• **Aim of the task**: Every line holding "schottky" should be copied from the records below.

==*==

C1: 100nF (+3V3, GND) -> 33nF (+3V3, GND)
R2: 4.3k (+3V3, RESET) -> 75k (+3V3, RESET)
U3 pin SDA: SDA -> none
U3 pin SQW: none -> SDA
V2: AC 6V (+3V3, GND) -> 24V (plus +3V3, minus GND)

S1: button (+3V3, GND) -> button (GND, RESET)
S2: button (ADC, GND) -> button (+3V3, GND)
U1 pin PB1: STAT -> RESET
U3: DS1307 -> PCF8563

==*==

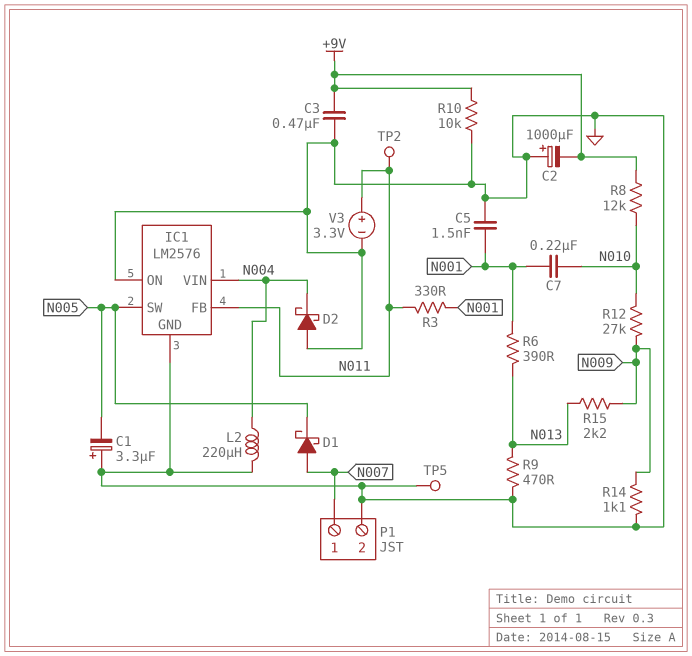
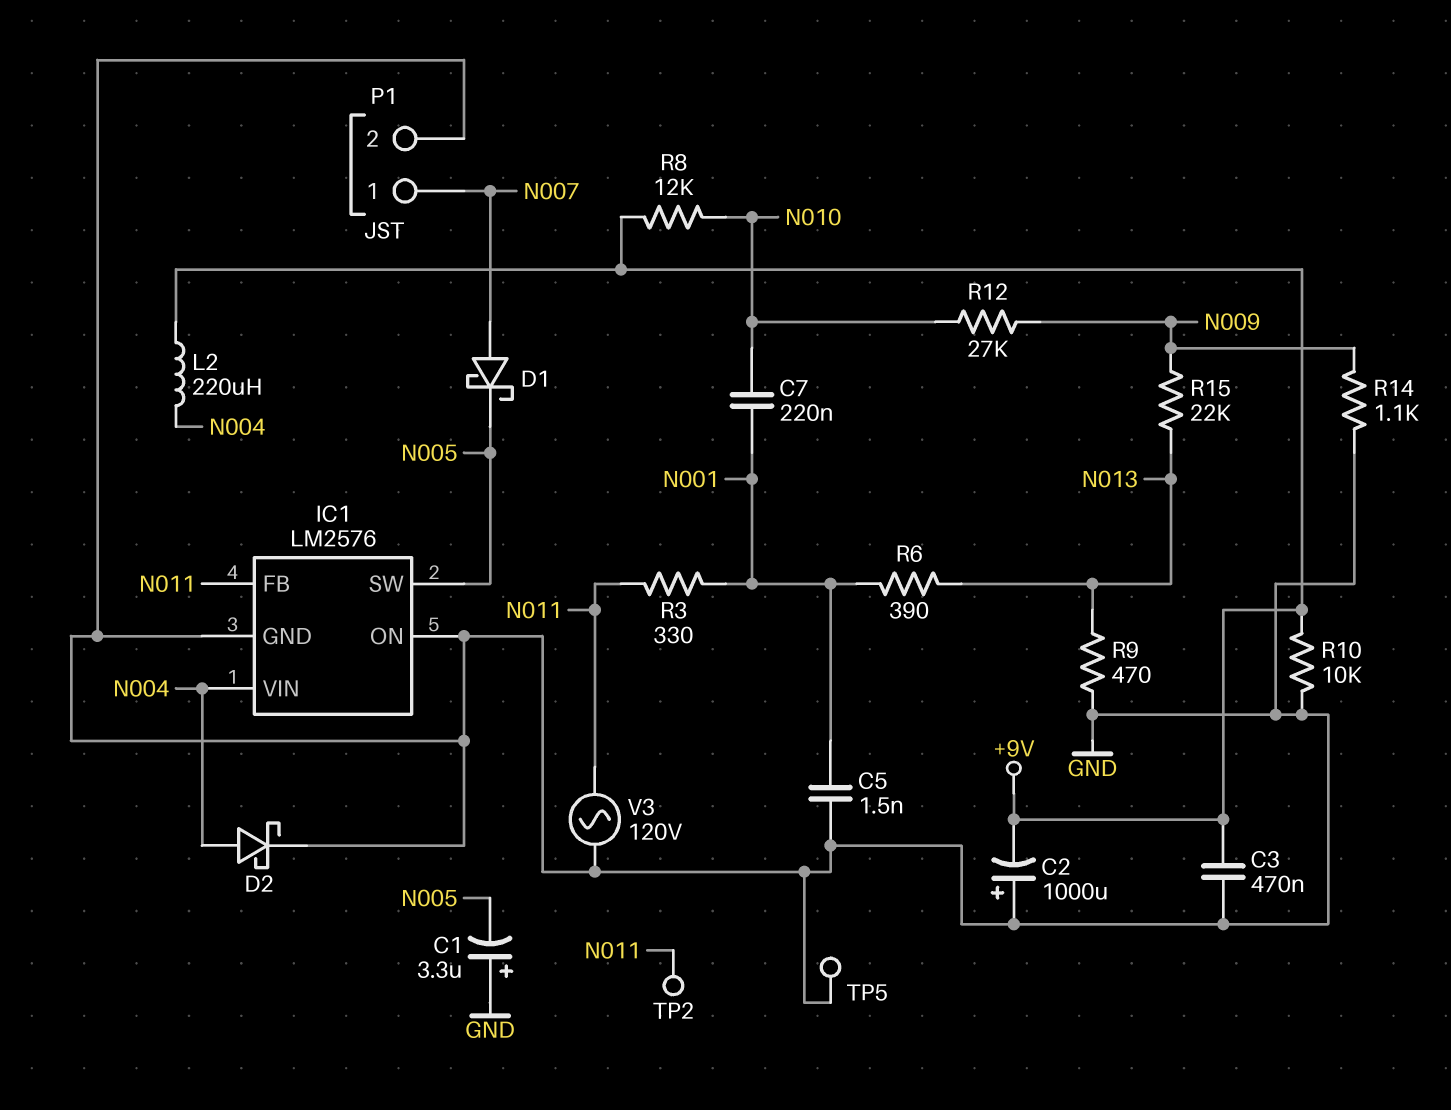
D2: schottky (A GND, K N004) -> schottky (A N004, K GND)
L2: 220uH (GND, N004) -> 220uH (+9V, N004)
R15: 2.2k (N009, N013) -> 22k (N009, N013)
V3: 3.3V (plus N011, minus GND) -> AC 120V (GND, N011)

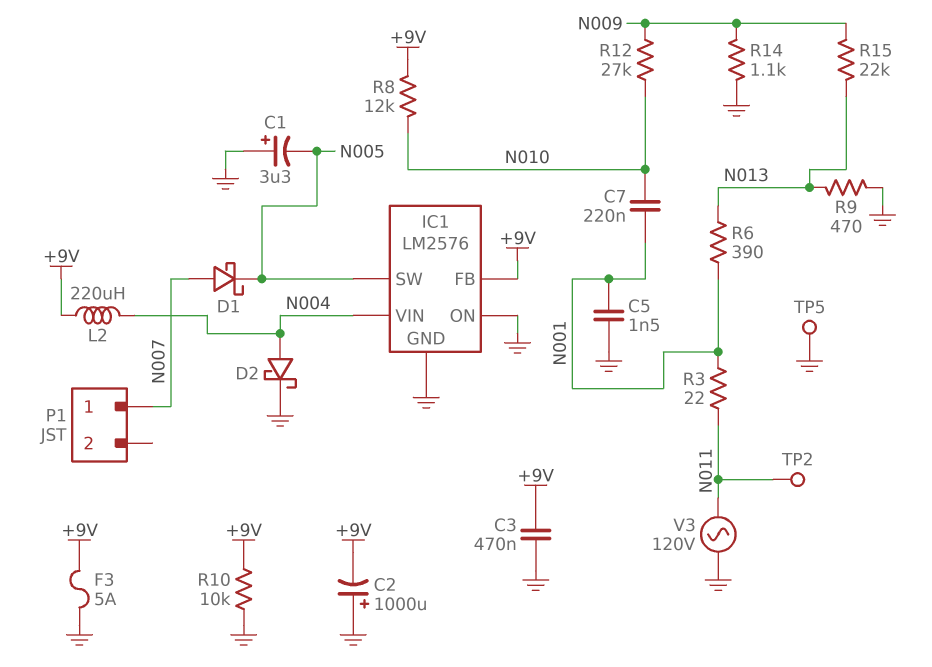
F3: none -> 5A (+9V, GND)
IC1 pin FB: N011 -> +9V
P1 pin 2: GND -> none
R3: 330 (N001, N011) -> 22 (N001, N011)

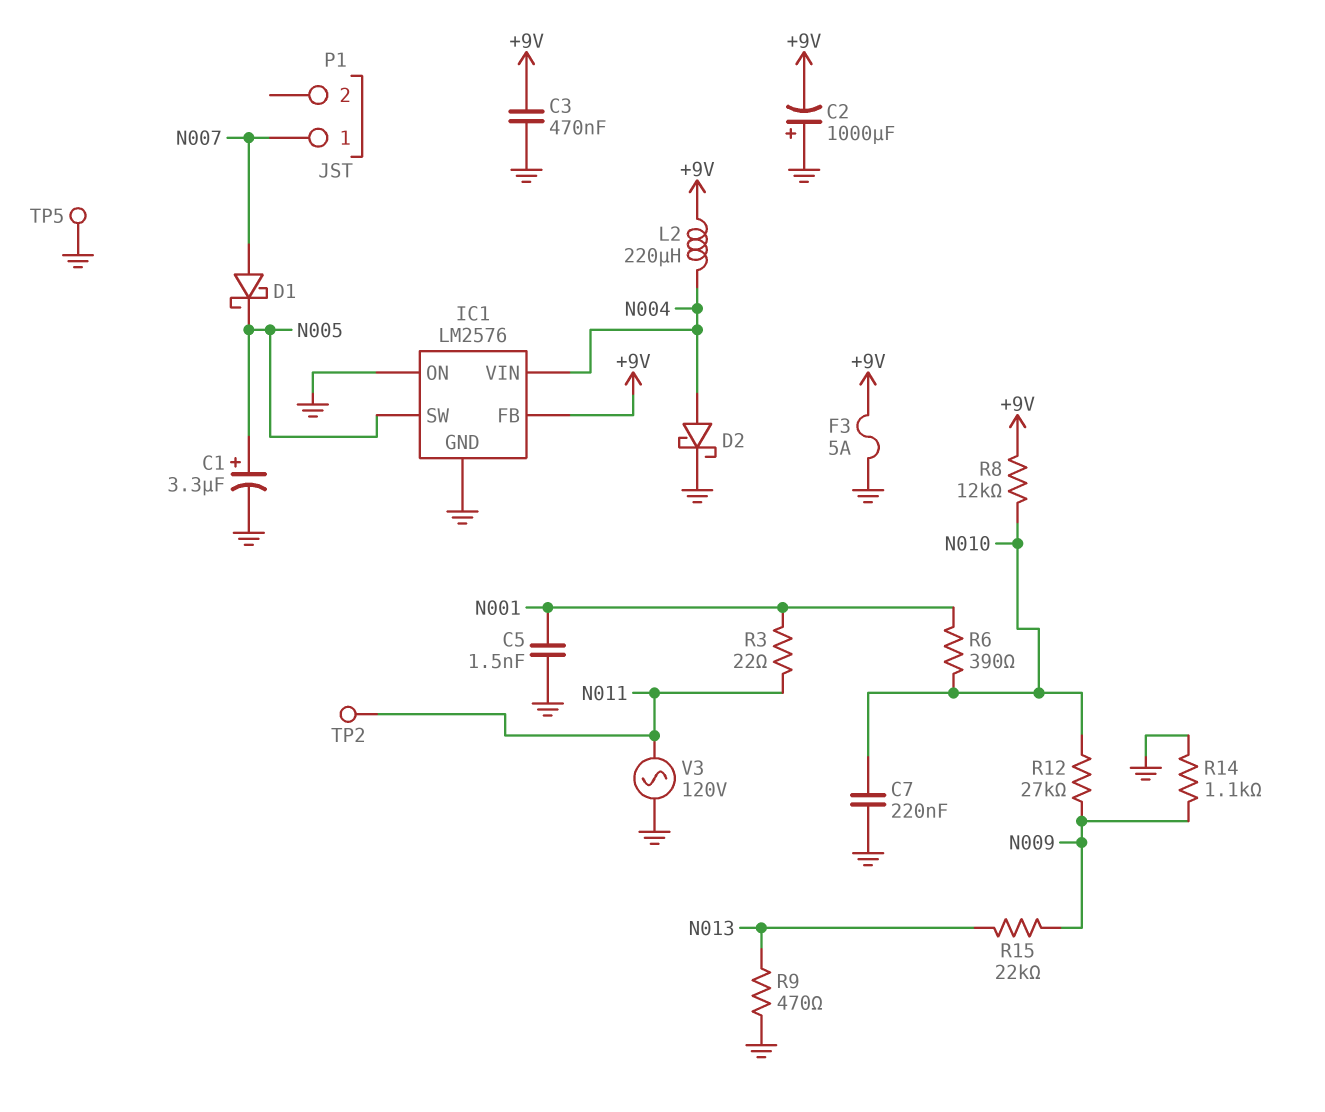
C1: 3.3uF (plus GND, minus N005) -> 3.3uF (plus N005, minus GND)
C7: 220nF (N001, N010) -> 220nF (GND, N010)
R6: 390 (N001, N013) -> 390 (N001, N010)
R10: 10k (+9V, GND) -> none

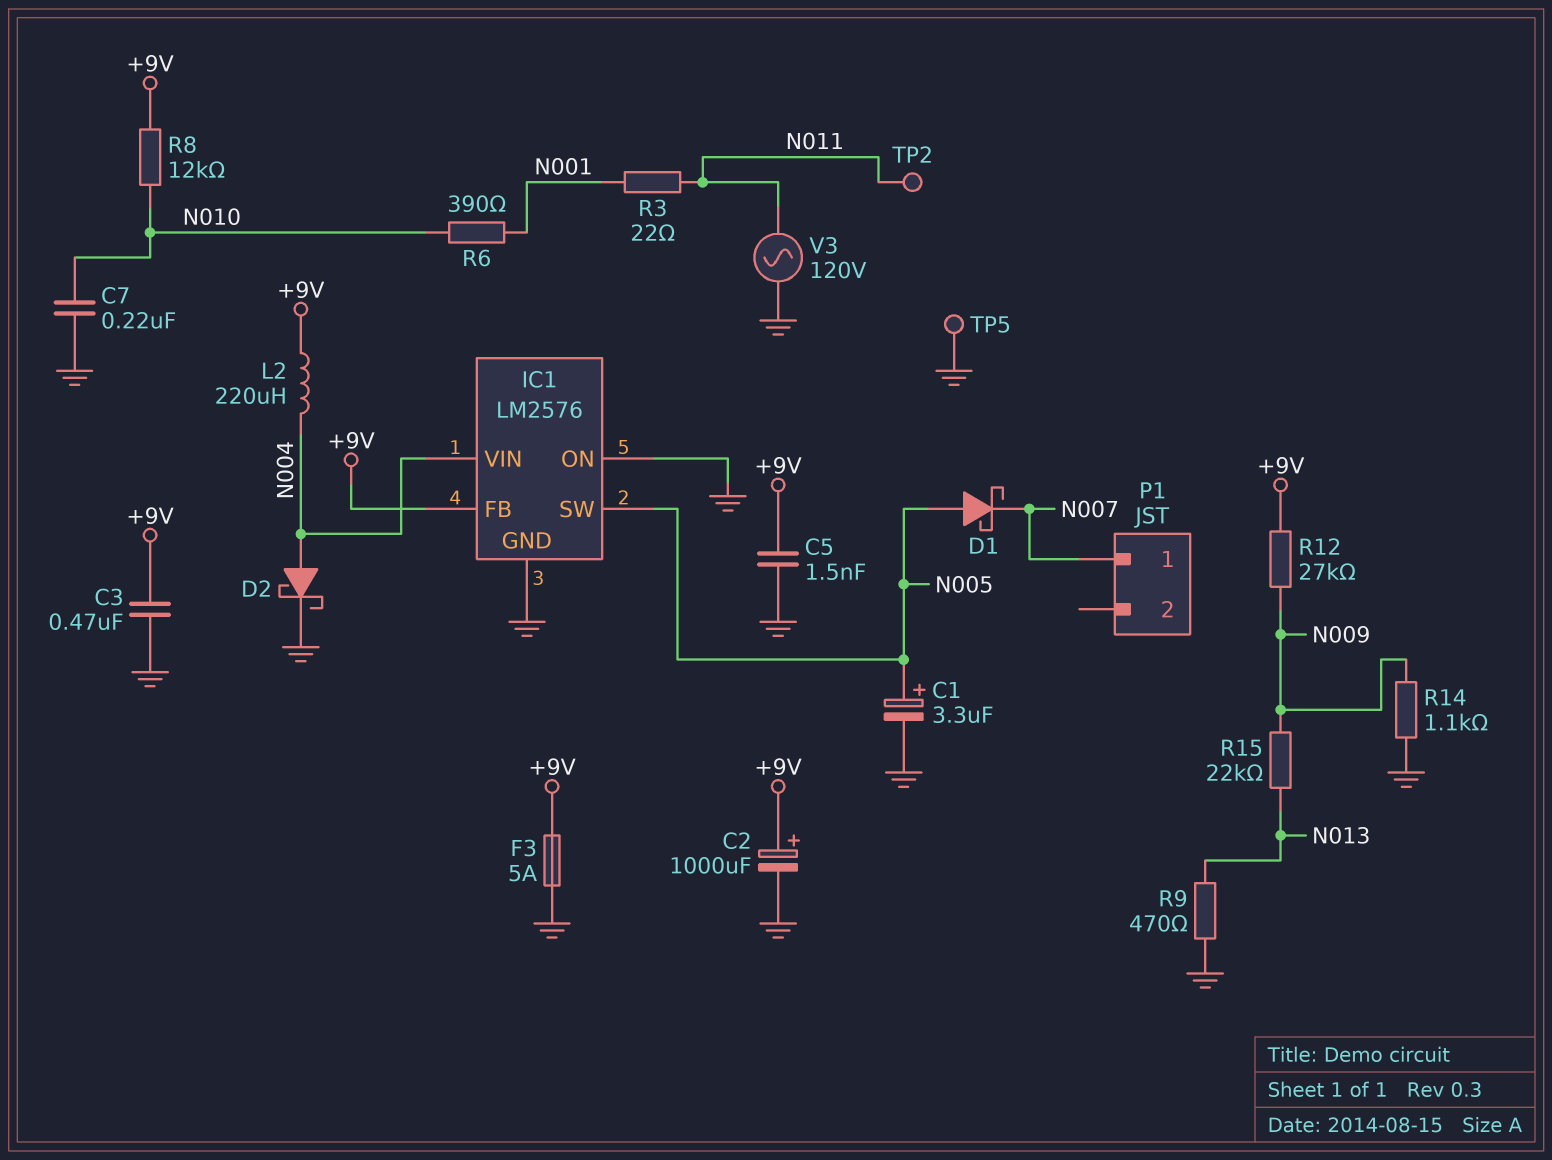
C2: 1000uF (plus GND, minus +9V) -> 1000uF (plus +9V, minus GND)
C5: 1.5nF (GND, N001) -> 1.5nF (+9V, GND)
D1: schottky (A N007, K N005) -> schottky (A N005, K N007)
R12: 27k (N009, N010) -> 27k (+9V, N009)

==*==

• **Result of the exercise**:
D2: schottky (A GND, K N004) -> schottky (A N004, K GND)
D1: schottky (A N007, K N005) -> schottky (A N005, K N007)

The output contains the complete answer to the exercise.